把下面所有的行一字不差地重抄一遍。

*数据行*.
╔══

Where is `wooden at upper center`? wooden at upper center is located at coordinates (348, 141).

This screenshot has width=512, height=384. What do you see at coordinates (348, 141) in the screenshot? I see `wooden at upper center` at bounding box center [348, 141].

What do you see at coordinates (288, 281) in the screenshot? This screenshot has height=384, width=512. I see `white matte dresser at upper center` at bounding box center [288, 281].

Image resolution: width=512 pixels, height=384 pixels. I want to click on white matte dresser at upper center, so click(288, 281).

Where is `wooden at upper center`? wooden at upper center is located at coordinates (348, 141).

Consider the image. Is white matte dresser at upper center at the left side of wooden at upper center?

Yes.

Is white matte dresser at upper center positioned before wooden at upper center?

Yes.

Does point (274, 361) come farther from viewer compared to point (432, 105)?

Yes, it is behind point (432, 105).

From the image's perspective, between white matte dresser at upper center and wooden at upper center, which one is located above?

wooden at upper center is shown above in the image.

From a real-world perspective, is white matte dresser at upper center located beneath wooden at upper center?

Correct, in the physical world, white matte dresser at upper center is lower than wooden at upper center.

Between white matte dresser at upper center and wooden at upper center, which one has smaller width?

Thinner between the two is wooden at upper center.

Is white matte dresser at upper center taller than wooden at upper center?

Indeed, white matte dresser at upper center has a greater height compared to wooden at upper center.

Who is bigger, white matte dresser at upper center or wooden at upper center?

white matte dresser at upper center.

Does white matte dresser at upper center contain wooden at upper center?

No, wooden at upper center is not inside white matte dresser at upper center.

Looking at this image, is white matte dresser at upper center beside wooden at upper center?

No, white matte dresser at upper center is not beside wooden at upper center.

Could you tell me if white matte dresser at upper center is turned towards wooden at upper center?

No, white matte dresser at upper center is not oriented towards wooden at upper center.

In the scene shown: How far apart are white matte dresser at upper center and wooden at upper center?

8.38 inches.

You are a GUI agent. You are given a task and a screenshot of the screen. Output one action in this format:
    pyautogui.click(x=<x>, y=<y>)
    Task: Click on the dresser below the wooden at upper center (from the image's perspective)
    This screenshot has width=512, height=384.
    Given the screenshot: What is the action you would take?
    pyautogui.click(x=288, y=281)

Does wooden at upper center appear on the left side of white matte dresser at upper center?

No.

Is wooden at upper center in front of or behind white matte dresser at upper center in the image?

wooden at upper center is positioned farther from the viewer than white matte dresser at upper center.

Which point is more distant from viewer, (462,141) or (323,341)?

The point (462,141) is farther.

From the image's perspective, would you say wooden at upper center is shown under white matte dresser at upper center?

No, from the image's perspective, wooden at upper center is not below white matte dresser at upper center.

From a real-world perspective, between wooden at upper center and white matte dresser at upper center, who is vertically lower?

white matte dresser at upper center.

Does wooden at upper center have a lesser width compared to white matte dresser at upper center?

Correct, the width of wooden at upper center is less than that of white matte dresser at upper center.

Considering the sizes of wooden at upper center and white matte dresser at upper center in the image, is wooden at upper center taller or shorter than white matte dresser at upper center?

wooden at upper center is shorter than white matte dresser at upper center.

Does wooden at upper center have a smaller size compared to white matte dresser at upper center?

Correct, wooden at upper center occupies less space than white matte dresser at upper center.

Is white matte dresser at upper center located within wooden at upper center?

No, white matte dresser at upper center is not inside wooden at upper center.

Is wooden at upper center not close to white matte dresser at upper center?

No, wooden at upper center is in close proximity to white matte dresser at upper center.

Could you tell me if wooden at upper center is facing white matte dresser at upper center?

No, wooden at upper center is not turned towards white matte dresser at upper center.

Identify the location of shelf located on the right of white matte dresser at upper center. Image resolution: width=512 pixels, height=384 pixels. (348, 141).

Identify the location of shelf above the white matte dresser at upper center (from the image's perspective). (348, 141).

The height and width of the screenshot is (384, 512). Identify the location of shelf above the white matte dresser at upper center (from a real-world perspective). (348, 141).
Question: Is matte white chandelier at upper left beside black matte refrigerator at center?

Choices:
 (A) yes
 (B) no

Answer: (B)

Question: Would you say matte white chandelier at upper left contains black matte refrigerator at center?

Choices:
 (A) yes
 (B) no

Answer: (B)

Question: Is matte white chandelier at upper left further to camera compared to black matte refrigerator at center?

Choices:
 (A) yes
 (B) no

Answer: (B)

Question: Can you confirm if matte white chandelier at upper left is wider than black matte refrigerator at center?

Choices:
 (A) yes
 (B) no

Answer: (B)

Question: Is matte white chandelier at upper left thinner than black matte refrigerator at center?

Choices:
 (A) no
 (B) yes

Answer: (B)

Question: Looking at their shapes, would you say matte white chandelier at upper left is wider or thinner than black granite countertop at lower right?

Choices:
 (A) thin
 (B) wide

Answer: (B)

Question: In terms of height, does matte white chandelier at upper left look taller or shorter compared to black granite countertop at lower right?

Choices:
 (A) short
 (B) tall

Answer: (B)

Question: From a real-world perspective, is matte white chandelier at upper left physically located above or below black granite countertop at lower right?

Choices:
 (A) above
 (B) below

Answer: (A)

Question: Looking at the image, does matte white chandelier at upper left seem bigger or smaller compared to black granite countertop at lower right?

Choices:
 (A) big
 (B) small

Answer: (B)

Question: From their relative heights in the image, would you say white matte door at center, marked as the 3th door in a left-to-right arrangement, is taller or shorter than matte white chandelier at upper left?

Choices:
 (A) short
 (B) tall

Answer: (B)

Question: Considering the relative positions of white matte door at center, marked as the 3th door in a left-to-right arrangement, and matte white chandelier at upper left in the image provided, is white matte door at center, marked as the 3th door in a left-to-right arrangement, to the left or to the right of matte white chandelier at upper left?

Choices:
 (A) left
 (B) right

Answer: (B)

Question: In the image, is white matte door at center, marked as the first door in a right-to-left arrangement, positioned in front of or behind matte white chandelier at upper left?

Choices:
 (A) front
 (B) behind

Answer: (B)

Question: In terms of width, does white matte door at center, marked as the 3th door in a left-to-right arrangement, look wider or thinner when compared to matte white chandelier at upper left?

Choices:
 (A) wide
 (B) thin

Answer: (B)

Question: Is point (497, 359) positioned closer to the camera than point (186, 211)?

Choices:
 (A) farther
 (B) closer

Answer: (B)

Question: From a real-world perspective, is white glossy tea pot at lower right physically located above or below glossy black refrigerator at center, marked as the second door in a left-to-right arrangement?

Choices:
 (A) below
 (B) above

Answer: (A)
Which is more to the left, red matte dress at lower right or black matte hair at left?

╚══

*书面作答*.
Where is `wooden at upper center`? wooden at upper center is located at coordinates (348, 141).

This screenshot has width=512, height=384. What do you see at coordinates (348, 141) in the screenshot? I see `wooden at upper center` at bounding box center [348, 141].

What do you see at coordinates (288, 281) in the screenshot? This screenshot has height=384, width=512. I see `white matte dresser at upper center` at bounding box center [288, 281].

Image resolution: width=512 pixels, height=384 pixels. I want to click on white matte dresser at upper center, so click(288, 281).

Where is `wooden at upper center`? wooden at upper center is located at coordinates (348, 141).

Consider the image. Is white matte dresser at upper center at the left side of wooden at upper center?

Yes.

Is white matte dresser at upper center positioned before wooden at upper center?

Yes.

Does point (274, 361) come farther from viewer compared to point (432, 105)?

Yes, it is behind point (432, 105).

From the image's perspective, between white matte dresser at upper center and wooden at upper center, which one is located above?

wooden at upper center is shown above in the image.

From a real-world perspective, is white matte dresser at upper center located beneath wooden at upper center?

Correct, in the physical world, white matte dresser at upper center is lower than wooden at upper center.

Between white matte dresser at upper center and wooden at upper center, which one has smaller width?

Thinner between the two is wooden at upper center.

Is white matte dresser at upper center taller than wooden at upper center?

Indeed, white matte dresser at upper center has a greater height compared to wooden at upper center.

Who is bigger, white matte dresser at upper center or wooden at upper center?

white matte dresser at upper center.

Does white matte dresser at upper center contain wooden at upper center?

No, wooden at upper center is not inside white matte dresser at upper center.

Looking at this image, is white matte dresser at upper center beside wooden at upper center?

No, white matte dresser at upper center is not beside wooden at upper center.

Could you tell me if white matte dresser at upper center is turned towards wooden at upper center?

No, white matte dresser at upper center is not oriented towards wooden at upper center.

In the scene shown: How far apart are white matte dresser at upper center and wooden at upper center?

8.38 inches.

You are a GUI agent. You are given a task and a screenshot of the screen. Output one action in this format:
    pyautogui.click(x=<x>, y=<y>)
    Task: Click on the dresser below the wooden at upper center (from the image's perspective)
    This screenshot has width=512, height=384.
    Given the screenshot: What is the action you would take?
    pyautogui.click(x=288, y=281)

Does wooden at upper center appear on the left side of white matte dresser at upper center?

No.

Is wooden at upper center in front of or behind white matte dresser at upper center in the image?

wooden at upper center is positioned farther from the viewer than white matte dresser at upper center.

Which point is more distant from viewer, (462,141) or (323,341)?

The point (462,141) is farther.

From the image's perspective, would you say wooden at upper center is shown under white matte dresser at upper center?

No, from the image's perspective, wooden at upper center is not below white matte dresser at upper center.

From a real-world perspective, between wooden at upper center and white matte dresser at upper center, who is vertically lower?

white matte dresser at upper center.

Does wooden at upper center have a lesser width compared to white matte dresser at upper center?

Correct, the width of wooden at upper center is less than that of white matte dresser at upper center.

Considering the sizes of wooden at upper center and white matte dresser at upper center in the image, is wooden at upper center taller or shorter than white matte dresser at upper center?

wooden at upper center is shorter than white matte dresser at upper center.

Does wooden at upper center have a smaller size compared to white matte dresser at upper center?

Correct, wooden at upper center occupies less space than white matte dresser at upper center.

Is white matte dresser at upper center located within wooden at upper center?

No, white matte dresser at upper center is not inside wooden at upper center.

Is wooden at upper center not close to white matte dresser at upper center?

No, wooden at upper center is in close proximity to white matte dresser at upper center.

Could you tell me if wooden at upper center is facing white matte dresser at upper center?

No, wooden at upper center is not turned towards white matte dresser at upper center.

Identify the location of shelf located on the right of white matte dresser at upper center. Image resolution: width=512 pixels, height=384 pixels. (348, 141).

Identify the location of shelf above the white matte dresser at upper center (from the image's perspective). (348, 141).

The height and width of the screenshot is (384, 512). Identify the location of shelf above the white matte dresser at upper center (from a real-world perspective). (348, 141).
Question: Is matte white chandelier at upper left beside black matte refrigerator at center?

Choices:
 (A) yes
 (B) no

Answer: (B)

Question: Would you say matte white chandelier at upper left contains black matte refrigerator at center?

Choices:
 (A) yes
 (B) no

Answer: (B)

Question: Is matte white chandelier at upper left further to camera compared to black matte refrigerator at center?

Choices:
 (A) yes
 (B) no

Answer: (B)

Question: Can you confirm if matte white chandelier at upper left is wider than black matte refrigerator at center?

Choices:
 (A) yes
 (B) no

Answer: (B)

Question: Is matte white chandelier at upper left thinner than black matte refrigerator at center?

Choices:
 (A) no
 (B) yes

Answer: (B)

Question: Looking at their shapes, would you say matte white chandelier at upper left is wider or thinner than black granite countertop at lower right?

Choices:
 (A) thin
 (B) wide

Answer: (B)

Question: In terms of height, does matte white chandelier at upper left look taller or shorter compared to black granite countertop at lower right?

Choices:
 (A) short
 (B) tall

Answer: (B)

Question: From a real-world perspective, is matte white chandelier at upper left physically located above or below black granite countertop at lower right?

Choices:
 (A) above
 (B) below

Answer: (A)

Question: Looking at the image, does matte white chandelier at upper left seem bigger or smaller compared to black granite countertop at lower right?

Choices:
 (A) big
 (B) small

Answer: (B)

Question: From their relative heights in the image, would you say white matte door at center, marked as the 3th door in a left-to-right arrangement, is taller or shorter than matte white chandelier at upper left?

Choices:
 (A) short
 (B) tall

Answer: (B)

Question: Considering the relative positions of white matte door at center, marked as the 3th door in a left-to-right arrangement, and matte white chandelier at upper left in the image provided, is white matte door at center, marked as the 3th door in a left-to-right arrangement, to the left or to the right of matte white chandelier at upper left?

Choices:
 (A) left
 (B) right

Answer: (B)

Question: In the image, is white matte door at center, marked as the first door in a right-to-left arrangement, positioned in front of or behind matte white chandelier at upper left?

Choices:
 (A) front
 (B) behind

Answer: (B)

Question: In terms of width, does white matte door at center, marked as the 3th door in a left-to-right arrangement, look wider or thinner when compared to matte white chandelier at upper left?

Choices:
 (A) wide
 (B) thin

Answer: (B)

Question: Is point (497, 359) positioned closer to the camera than point (186, 211)?

Choices:
 (A) farther
 (B) closer

Answer: (B)

Question: From a real-world perspective, is white glossy tea pot at lower right physically located above or below glossy black refrigerator at center, marked as the second door in a left-to-right arrangement?

Choices:
 (A) below
 (B) above

Answer: (A)
Which is more to the left, red matte dress at lower right or black matte hair at left?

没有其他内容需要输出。